_Description of the task_
From the first line to the last, please print the entries exactly, omitting pictures.

● ● ●

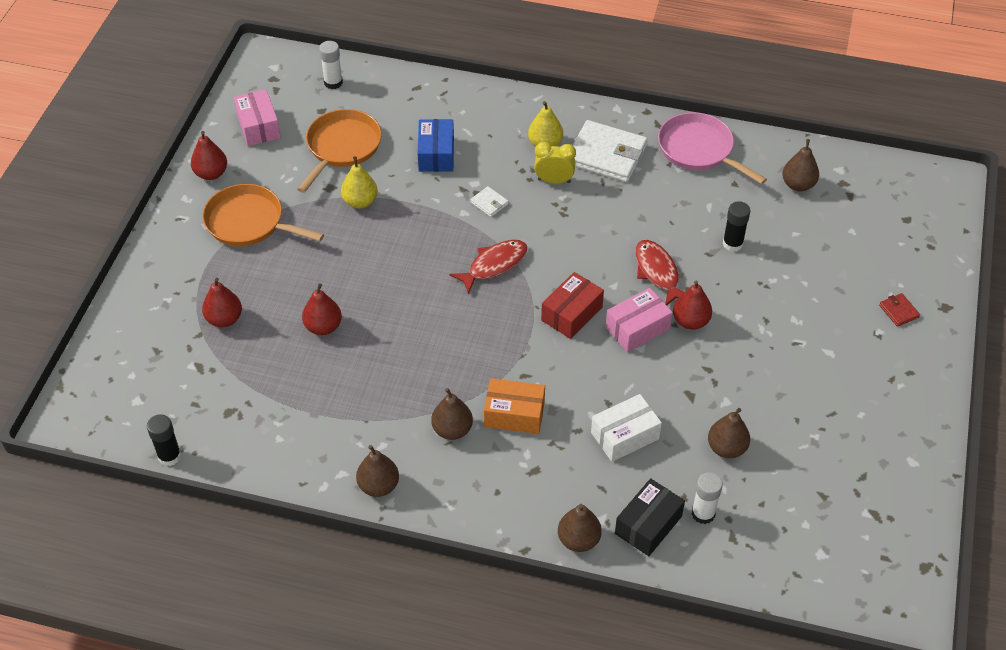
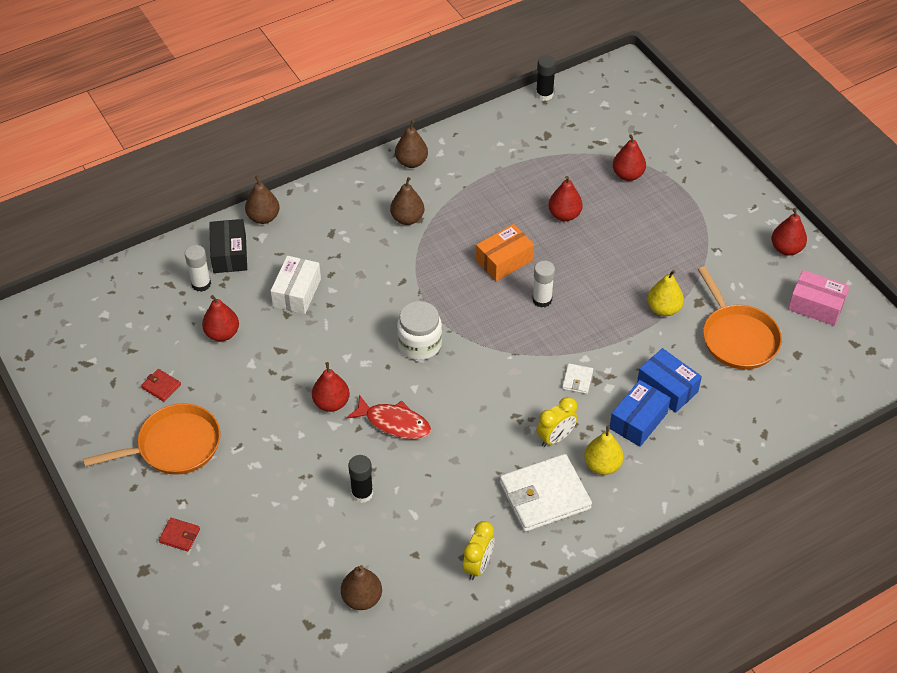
camera: 135 degrees right, 0 degrees up
(249, 222) = (709, 238): orange pan -> orange pan (174, 446)
(333, 82) = (827, 384): white glue stick -> white glue stick (542, 300)
(484, 150) = (638, 421): none -> blue box
(489, 203) = (577, 380): white wallet -> white wallet turned 75 degrees counterclockwise
(494, 265) = (513, 337): red fish -> none
(514, 414) = (381, 254): orange box -> orange box (504, 260)
(572, 314) = (419, 344): red box -> white jar
(637, 328) = (363, 369): pink box -> none
(699, 150) = (478, 565): pink pan -> yellow clock
(726, 448) = (222, 333): brown pear -> red pear
(821, 440) = (161, 386): none -> red wallet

● ● ●

_Problem solution_
camera: 135 degrees right, 0 degrees up
(249, 222) = (709, 238): orange pan -> orange pan (174, 446)
(333, 82) = (827, 384): white glue stick -> white glue stick (542, 300)
(484, 150) = (638, 421): none -> blue box
(489, 203) = (577, 380): white wallet -> white wallet turned 75 degrees counterclockwise
(494, 265) = (513, 337): red fish -> none
(514, 414) = (381, 254): orange box -> orange box (504, 260)
(572, 314) = (419, 344): red box -> white jar
(637, 328) = (363, 369): pink box -> none
(699, 150) = (478, 565): pink pan -> yellow clock
(726, 448) = (222, 333): brown pear -> red pear
(821, 440) = (161, 386): none -> red wallet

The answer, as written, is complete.